Dataset records:
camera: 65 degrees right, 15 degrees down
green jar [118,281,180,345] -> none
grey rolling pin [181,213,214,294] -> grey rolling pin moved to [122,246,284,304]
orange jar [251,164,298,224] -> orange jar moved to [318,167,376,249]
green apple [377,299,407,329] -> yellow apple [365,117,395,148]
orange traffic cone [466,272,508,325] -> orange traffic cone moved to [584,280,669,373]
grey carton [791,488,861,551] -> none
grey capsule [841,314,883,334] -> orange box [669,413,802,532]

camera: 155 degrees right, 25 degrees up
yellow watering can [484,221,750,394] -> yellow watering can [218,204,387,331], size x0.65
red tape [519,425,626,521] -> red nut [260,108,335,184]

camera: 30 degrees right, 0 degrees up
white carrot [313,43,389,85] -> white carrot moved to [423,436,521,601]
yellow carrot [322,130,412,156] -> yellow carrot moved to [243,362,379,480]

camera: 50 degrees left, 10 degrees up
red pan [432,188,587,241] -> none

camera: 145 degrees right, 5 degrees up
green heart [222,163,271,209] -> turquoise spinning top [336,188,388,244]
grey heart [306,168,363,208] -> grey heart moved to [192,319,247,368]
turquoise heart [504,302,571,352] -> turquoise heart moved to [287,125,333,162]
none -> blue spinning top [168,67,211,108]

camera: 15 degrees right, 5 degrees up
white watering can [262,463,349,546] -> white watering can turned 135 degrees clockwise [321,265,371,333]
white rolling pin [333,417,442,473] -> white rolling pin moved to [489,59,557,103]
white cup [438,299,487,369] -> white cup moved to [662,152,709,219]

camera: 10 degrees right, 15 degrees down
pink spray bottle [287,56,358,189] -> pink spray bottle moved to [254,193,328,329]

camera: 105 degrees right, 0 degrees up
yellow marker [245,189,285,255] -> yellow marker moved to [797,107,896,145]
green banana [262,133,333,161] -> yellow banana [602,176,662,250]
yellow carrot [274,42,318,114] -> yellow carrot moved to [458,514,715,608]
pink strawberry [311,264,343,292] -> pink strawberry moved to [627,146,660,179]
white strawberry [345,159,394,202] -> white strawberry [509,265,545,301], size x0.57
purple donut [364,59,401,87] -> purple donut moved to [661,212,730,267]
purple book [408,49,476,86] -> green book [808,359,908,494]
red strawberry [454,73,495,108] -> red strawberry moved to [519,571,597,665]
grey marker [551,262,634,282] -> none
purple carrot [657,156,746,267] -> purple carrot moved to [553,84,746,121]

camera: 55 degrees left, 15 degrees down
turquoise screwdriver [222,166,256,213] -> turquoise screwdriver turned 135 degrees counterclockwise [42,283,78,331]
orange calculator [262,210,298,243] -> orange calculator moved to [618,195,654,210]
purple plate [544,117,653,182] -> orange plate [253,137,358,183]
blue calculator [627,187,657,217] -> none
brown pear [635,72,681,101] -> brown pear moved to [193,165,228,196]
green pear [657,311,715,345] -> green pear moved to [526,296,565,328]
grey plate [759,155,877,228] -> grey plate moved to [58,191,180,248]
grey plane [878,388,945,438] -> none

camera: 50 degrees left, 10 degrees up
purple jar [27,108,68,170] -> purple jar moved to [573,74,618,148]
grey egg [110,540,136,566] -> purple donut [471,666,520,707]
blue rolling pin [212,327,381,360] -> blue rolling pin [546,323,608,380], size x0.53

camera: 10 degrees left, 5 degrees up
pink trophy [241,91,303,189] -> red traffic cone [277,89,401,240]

-- AIM OF THE EXERCISE --
Show every line in the records above that contains the word "size".

-- SOLUTION TO THIS TASK --
yellow watering can [484,221,750,394] -> yellow watering can [218,204,387,331], size x0.65
white strawberry [345,159,394,202] -> white strawberry [509,265,545,301], size x0.57
blue rolling pin [212,327,381,360] -> blue rolling pin [546,323,608,380], size x0.53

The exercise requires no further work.